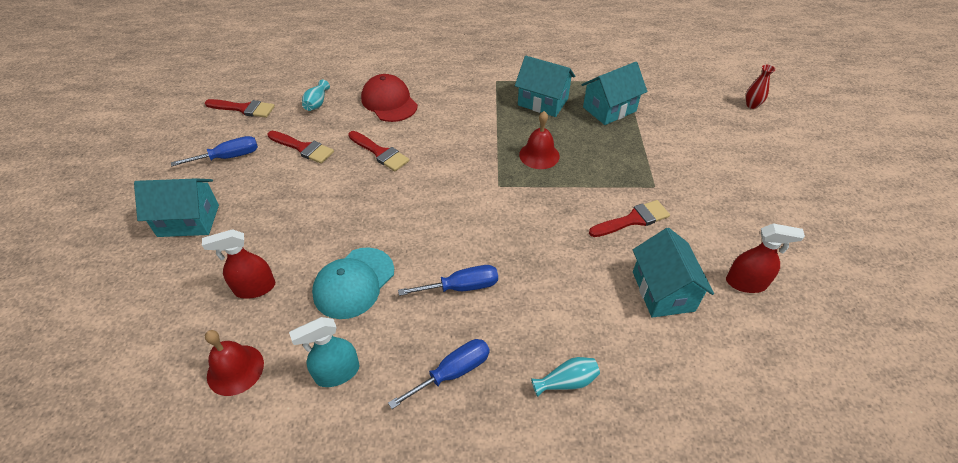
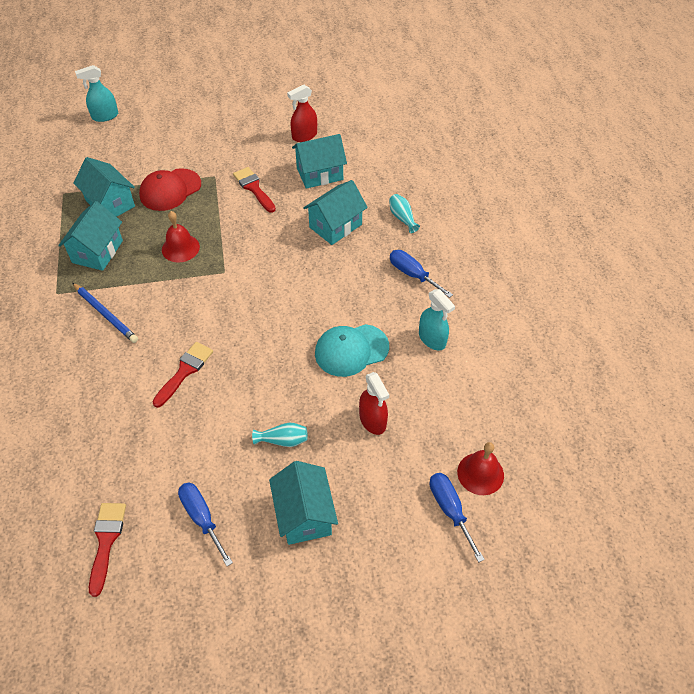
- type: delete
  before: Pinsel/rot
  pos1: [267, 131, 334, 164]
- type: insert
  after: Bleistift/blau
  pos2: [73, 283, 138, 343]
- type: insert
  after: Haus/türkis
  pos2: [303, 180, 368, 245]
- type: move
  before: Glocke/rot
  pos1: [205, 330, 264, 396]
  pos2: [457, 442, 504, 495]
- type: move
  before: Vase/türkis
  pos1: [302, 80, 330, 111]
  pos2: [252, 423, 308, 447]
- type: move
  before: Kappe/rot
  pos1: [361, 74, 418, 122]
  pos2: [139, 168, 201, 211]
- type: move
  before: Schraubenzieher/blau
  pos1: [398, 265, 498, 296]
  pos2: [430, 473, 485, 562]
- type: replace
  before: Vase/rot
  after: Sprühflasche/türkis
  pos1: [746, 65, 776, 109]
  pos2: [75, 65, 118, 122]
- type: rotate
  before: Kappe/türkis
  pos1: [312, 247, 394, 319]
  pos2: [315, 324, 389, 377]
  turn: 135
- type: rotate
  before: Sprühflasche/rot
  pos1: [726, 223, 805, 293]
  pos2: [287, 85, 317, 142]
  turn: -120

------------------------------------------------------------------------

» **TO DO**: Among the lines above, which ones include the word "after"? Copy them.

» **RESULT FOR THIS EXERCISE**:
  after: Bleistift/blau
  after: Haus/türkis
  after: Sprühflasche/türkis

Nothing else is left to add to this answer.